::: Material provided :::

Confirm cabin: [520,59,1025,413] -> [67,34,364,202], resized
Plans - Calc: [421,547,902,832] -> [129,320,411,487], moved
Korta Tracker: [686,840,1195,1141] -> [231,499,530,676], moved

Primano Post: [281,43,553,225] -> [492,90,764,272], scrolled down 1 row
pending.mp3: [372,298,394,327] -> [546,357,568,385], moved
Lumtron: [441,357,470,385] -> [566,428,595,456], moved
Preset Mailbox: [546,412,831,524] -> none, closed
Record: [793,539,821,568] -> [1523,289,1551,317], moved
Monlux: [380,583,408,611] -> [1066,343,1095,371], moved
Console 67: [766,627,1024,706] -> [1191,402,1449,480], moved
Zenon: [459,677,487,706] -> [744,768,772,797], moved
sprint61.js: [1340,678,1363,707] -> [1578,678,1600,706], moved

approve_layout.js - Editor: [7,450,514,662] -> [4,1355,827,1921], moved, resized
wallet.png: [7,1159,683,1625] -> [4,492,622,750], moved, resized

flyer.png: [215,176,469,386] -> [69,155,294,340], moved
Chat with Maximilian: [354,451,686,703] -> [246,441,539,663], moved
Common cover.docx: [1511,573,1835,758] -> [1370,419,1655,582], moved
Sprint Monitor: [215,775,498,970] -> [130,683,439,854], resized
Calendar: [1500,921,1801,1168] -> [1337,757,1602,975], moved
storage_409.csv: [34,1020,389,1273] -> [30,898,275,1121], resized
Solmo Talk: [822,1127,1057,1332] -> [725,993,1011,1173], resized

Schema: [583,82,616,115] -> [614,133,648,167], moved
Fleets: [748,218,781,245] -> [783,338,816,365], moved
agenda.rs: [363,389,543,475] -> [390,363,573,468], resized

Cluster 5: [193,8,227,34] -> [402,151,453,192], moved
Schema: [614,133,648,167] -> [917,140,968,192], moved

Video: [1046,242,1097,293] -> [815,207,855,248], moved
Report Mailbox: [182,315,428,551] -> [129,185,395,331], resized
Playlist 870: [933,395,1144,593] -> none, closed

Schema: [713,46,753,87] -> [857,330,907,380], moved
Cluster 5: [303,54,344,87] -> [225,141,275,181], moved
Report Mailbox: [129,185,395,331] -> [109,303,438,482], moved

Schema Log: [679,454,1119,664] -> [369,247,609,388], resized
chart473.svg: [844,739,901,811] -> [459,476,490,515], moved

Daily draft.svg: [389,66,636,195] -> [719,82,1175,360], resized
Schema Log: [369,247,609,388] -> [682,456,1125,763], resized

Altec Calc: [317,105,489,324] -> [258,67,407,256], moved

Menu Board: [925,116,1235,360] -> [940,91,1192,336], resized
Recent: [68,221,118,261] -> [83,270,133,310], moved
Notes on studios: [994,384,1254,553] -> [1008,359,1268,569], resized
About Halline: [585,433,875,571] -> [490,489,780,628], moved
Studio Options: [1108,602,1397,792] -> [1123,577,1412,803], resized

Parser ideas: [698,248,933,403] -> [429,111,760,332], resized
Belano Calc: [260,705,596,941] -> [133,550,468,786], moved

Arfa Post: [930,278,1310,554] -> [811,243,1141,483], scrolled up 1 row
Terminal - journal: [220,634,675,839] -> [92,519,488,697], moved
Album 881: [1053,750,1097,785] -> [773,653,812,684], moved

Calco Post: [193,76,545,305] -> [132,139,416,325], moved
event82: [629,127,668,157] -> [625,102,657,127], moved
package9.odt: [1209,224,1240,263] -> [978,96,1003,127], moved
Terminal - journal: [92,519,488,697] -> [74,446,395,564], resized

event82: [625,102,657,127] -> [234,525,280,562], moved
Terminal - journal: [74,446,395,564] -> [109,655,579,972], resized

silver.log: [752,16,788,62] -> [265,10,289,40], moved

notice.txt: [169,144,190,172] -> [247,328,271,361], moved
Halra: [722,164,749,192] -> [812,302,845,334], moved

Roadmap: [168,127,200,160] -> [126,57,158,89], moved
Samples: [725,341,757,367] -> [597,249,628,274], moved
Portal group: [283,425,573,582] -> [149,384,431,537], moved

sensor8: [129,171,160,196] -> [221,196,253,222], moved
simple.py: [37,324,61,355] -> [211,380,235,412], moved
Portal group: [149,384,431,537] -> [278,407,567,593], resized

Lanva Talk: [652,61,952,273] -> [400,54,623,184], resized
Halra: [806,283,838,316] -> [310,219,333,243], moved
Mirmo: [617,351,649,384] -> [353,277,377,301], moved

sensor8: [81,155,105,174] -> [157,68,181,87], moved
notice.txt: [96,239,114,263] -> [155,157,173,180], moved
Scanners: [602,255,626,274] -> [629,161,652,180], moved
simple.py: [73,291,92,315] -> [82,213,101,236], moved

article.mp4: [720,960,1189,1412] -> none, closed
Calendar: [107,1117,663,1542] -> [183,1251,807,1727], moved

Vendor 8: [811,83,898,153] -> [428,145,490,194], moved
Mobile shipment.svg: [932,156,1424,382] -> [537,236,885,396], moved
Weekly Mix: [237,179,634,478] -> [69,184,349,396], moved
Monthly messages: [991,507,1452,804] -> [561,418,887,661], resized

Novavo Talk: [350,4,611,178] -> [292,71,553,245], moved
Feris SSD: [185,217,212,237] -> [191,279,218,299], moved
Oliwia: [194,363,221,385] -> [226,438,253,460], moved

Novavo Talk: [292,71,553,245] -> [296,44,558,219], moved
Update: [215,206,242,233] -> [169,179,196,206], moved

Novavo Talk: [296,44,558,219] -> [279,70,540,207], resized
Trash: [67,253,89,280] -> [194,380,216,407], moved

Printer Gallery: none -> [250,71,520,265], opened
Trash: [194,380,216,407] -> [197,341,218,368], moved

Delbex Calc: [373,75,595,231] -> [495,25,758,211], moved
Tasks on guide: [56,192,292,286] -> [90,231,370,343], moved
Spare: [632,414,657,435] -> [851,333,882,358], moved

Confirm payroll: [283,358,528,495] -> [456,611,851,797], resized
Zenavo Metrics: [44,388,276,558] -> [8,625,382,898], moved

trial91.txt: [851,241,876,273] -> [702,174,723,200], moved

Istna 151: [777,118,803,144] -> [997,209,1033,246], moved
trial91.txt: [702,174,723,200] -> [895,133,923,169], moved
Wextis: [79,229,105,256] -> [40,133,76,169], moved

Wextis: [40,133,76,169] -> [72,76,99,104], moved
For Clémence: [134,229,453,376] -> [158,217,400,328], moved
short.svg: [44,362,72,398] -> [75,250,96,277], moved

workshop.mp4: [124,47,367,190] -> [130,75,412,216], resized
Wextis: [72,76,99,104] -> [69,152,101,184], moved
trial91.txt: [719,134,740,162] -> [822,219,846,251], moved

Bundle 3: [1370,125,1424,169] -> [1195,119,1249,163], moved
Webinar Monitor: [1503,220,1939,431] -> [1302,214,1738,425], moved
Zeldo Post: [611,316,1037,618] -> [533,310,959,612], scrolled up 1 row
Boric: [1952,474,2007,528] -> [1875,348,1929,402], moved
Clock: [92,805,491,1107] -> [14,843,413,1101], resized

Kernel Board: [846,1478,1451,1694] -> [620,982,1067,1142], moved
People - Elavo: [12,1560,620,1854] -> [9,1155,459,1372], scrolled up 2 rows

:::

- What to do
Your answer should be the data above, retyped in full and unaltered.

- Answer section
Confirm cabin: [520,59,1025,413] -> [67,34,364,202], resized
Plans - Calc: [421,547,902,832] -> [129,320,411,487], moved
Korta Tracker: [686,840,1195,1141] -> [231,499,530,676], moved

Primano Post: [281,43,553,225] -> [492,90,764,272], scrolled down 1 row
pending.mp3: [372,298,394,327] -> [546,357,568,385], moved
Lumtron: [441,357,470,385] -> [566,428,595,456], moved
Preset Mailbox: [546,412,831,524] -> none, closed
Record: [793,539,821,568] -> [1523,289,1551,317], moved
Monlux: [380,583,408,611] -> [1066,343,1095,371], moved
Console 67: [766,627,1024,706] -> [1191,402,1449,480], moved
Zenon: [459,677,487,706] -> [744,768,772,797], moved
sprint61.js: [1340,678,1363,707] -> [1578,678,1600,706], moved

approve_layout.js - Editor: [7,450,514,662] -> [4,1355,827,1921], moved, resized
wallet.png: [7,1159,683,1625] -> [4,492,622,750], moved, resized

flyer.png: [215,176,469,386] -> [69,155,294,340], moved
Chat with Maximilian: [354,451,686,703] -> [246,441,539,663], moved
Common cover.docx: [1511,573,1835,758] -> [1370,419,1655,582], moved
Sprint Monitor: [215,775,498,970] -> [130,683,439,854], resized
Calendar: [1500,921,1801,1168] -> [1337,757,1602,975], moved
storage_409.csv: [34,1020,389,1273] -> [30,898,275,1121], resized
Solmo Talk: [822,1127,1057,1332] -> [725,993,1011,1173], resized

Schema: [583,82,616,115] -> [614,133,648,167], moved
Fleets: [748,218,781,245] -> [783,338,816,365], moved
agenda.rs: [363,389,543,475] -> [390,363,573,468], resized

Cluster 5: [193,8,227,34] -> [402,151,453,192], moved
Schema: [614,133,648,167] -> [917,140,968,192], moved

Video: [1046,242,1097,293] -> [815,207,855,248], moved
Report Mailbox: [182,315,428,551] -> [129,185,395,331], resized
Playlist 870: [933,395,1144,593] -> none, closed

Schema: [713,46,753,87] -> [857,330,907,380], moved
Cluster 5: [303,54,344,87] -> [225,141,275,181], moved
Report Mailbox: [129,185,395,331] -> [109,303,438,482], moved

Schema Log: [679,454,1119,664] -> [369,247,609,388], resized
chart473.svg: [844,739,901,811] -> [459,476,490,515], moved

Daily draft.svg: [389,66,636,195] -> [719,82,1175,360], resized
Schema Log: [369,247,609,388] -> [682,456,1125,763], resized

Altec Calc: [317,105,489,324] -> [258,67,407,256], moved

Menu Board: [925,116,1235,360] -> [940,91,1192,336], resized
Recent: [68,221,118,261] -> [83,270,133,310], moved
Notes on studios: [994,384,1254,553] -> [1008,359,1268,569], resized
About Halline: [585,433,875,571] -> [490,489,780,628], moved
Studio Options: [1108,602,1397,792] -> [1123,577,1412,803], resized

Parser ideas: [698,248,933,403] -> [429,111,760,332], resized
Belano Calc: [260,705,596,941] -> [133,550,468,786], moved

Arfa Post: [930,278,1310,554] -> [811,243,1141,483], scrolled up 1 row
Terminal - journal: [220,634,675,839] -> [92,519,488,697], moved
Album 881: [1053,750,1097,785] -> [773,653,812,684], moved

Calco Post: [193,76,545,305] -> [132,139,416,325], moved
event82: [629,127,668,157] -> [625,102,657,127], moved
package9.odt: [1209,224,1240,263] -> [978,96,1003,127], moved
Terminal - journal: [92,519,488,697] -> [74,446,395,564], resized

event82: [625,102,657,127] -> [234,525,280,562], moved
Terminal - journal: [74,446,395,564] -> [109,655,579,972], resized

silver.log: [752,16,788,62] -> [265,10,289,40], moved

notice.txt: [169,144,190,172] -> [247,328,271,361], moved
Halra: [722,164,749,192] -> [812,302,845,334], moved

Roadmap: [168,127,200,160] -> [126,57,158,89], moved
Samples: [725,341,757,367] -> [597,249,628,274], moved
Portal group: [283,425,573,582] -> [149,384,431,537], moved

sensor8: [129,171,160,196] -> [221,196,253,222], moved
simple.py: [37,324,61,355] -> [211,380,235,412], moved
Portal group: [149,384,431,537] -> [278,407,567,593], resized

Lanva Talk: [652,61,952,273] -> [400,54,623,184], resized
Halra: [806,283,838,316] -> [310,219,333,243], moved
Mirmo: [617,351,649,384] -> [353,277,377,301], moved

sensor8: [81,155,105,174] -> [157,68,181,87], moved
notice.txt: [96,239,114,263] -> [155,157,173,180], moved
Scanners: [602,255,626,274] -> [629,161,652,180], moved
simple.py: [73,291,92,315] -> [82,213,101,236], moved

article.mp4: [720,960,1189,1412] -> none, closed
Calendar: [107,1117,663,1542] -> [183,1251,807,1727], moved

Vendor 8: [811,83,898,153] -> [428,145,490,194], moved
Mobile shipment.svg: [932,156,1424,382] -> [537,236,885,396], moved
Weekly Mix: [237,179,634,478] -> [69,184,349,396], moved
Monthly messages: [991,507,1452,804] -> [561,418,887,661], resized

Novavo Talk: [350,4,611,178] -> [292,71,553,245], moved
Feris SSD: [185,217,212,237] -> [191,279,218,299], moved
Oliwia: [194,363,221,385] -> [226,438,253,460], moved

Novavo Talk: [292,71,553,245] -> [296,44,558,219], moved
Update: [215,206,242,233] -> [169,179,196,206], moved

Novavo Talk: [296,44,558,219] -> [279,70,540,207], resized
Trash: [67,253,89,280] -> [194,380,216,407], moved

Printer Gallery: none -> [250,71,520,265], opened
Trash: [194,380,216,407] -> [197,341,218,368], moved

Delbex Calc: [373,75,595,231] -> [495,25,758,211], moved
Tasks on guide: [56,192,292,286] -> [90,231,370,343], moved
Spare: [632,414,657,435] -> [851,333,882,358], moved

Confirm payroll: [283,358,528,495] -> [456,611,851,797], resized
Zenavo Metrics: [44,388,276,558] -> [8,625,382,898], moved

trial91.txt: [851,241,876,273] -> [702,174,723,200], moved

Istna 151: [777,118,803,144] -> [997,209,1033,246], moved
trial91.txt: [702,174,723,200] -> [895,133,923,169], moved
Wextis: [79,229,105,256] -> [40,133,76,169], moved

Wextis: [40,133,76,169] -> [72,76,99,104], moved
For Clémence: [134,229,453,376] -> [158,217,400,328], moved
short.svg: [44,362,72,398] -> [75,250,96,277], moved

workshop.mp4: [124,47,367,190] -> [130,75,412,216], resized
Wextis: [72,76,99,104] -> [69,152,101,184], moved
trial91.txt: [719,134,740,162] -> [822,219,846,251], moved

Bundle 3: [1370,125,1424,169] -> [1195,119,1249,163], moved
Webinar Monitor: [1503,220,1939,431] -> [1302,214,1738,425], moved
Zeldo Post: [611,316,1037,618] -> [533,310,959,612], scrolled up 1 row
Boric: [1952,474,2007,528] -> [1875,348,1929,402], moved
Clock: [92,805,491,1107] -> [14,843,413,1101], resized

Kernel Board: [846,1478,1451,1694] -> [620,982,1067,1142], moved
People - Elavo: [12,1560,620,1854] -> [9,1155,459,1372], scrolled up 2 rows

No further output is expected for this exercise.